> **WHAT THE EXERCISE ASKS**:
Because the pictures are not wanted, reproduce the rest of the records below exactly as they stand.

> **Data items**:

★ ★ ★ ★

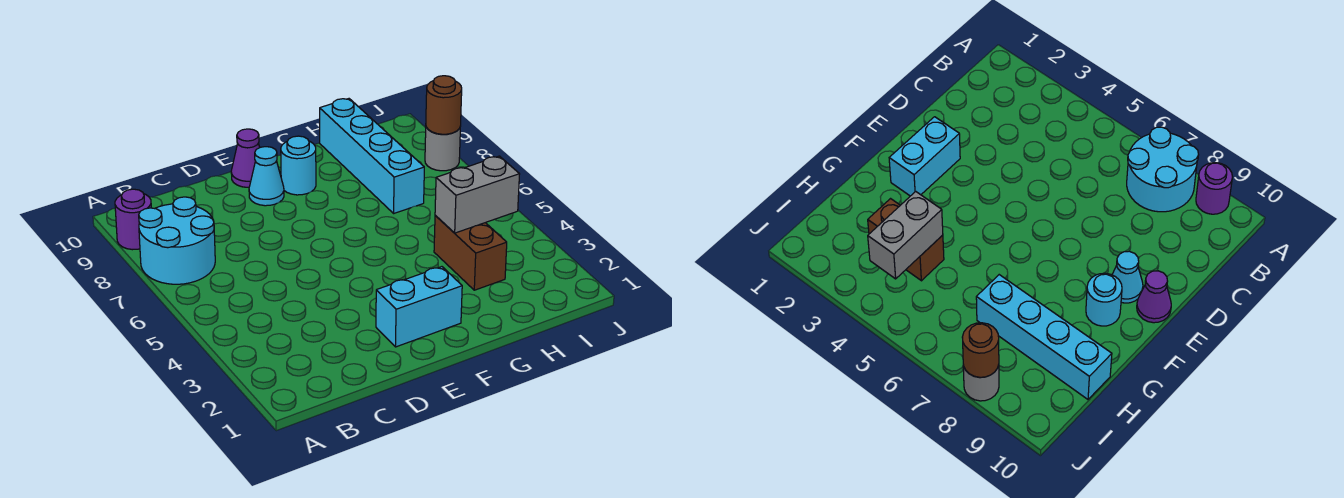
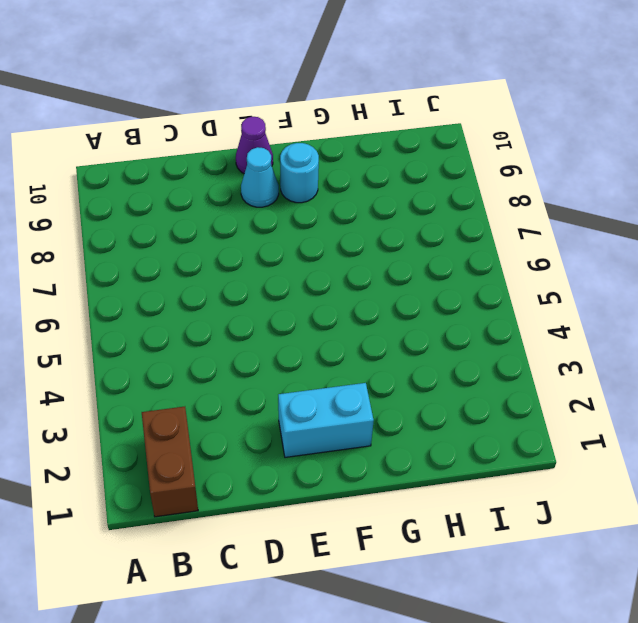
brown brick B1:B2 level 1 -> brown brick H3:H4 level 1
none -> cyan round brick A7:B8 level 1
none -> purple round brick A9 level 1

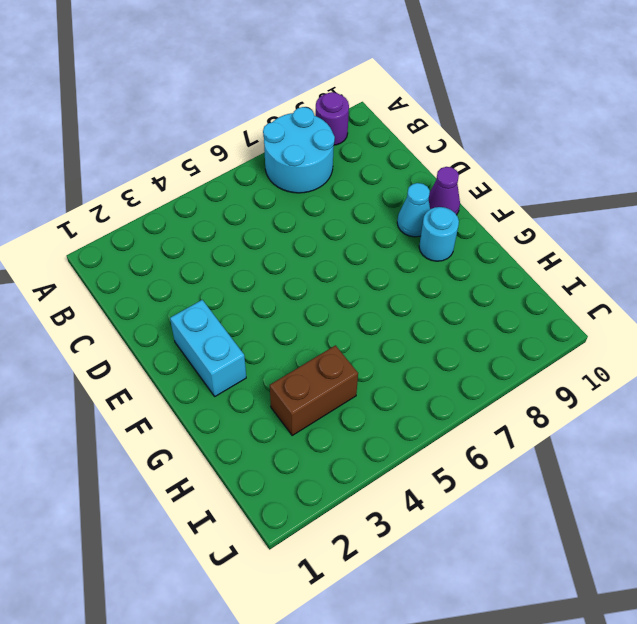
none -> cyan brick H7:H10 level 1
none -> grey round brick J8 level 1

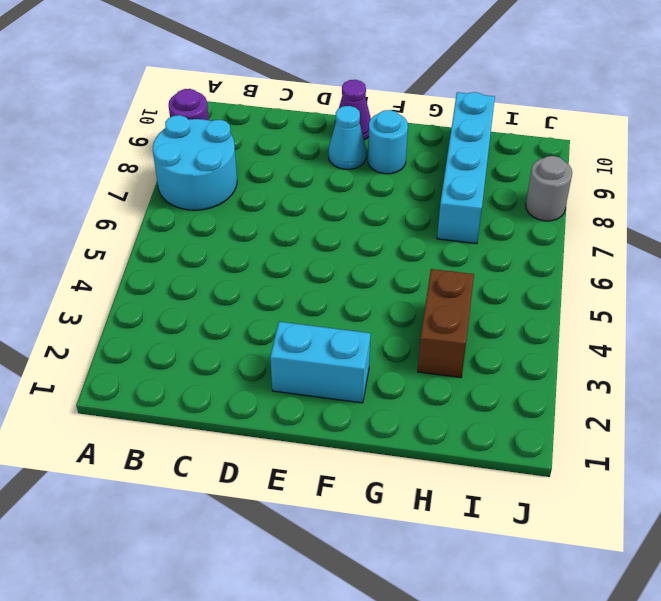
none -> grey brick H4:I4 level 2
none -> brown round brick J8 level 2

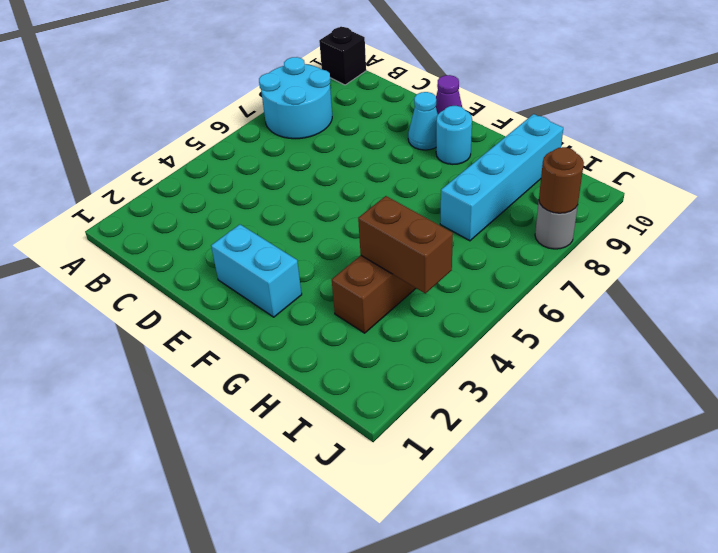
black brick A10 level 1 -> none
brown brick H4:I4 level 2 -> grey brick H4:I4 level 2
none -> purple round brick A9 level 1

★ ★ ★ ★

> **ANSWER**:
brown brick B1:B2 level 1 -> brown brick H3:H4 level 1
none -> cyan round brick A7:B8 level 1
none -> purple round brick A9 level 1

none -> cyan brick H7:H10 level 1
none -> grey round brick J8 level 1

none -> grey brick H4:I4 level 2
none -> brown round brick J8 level 2

black brick A10 level 1 -> none
brown brick H4:I4 level 2 -> grey brick H4:I4 level 2
none -> purple round brick A9 level 1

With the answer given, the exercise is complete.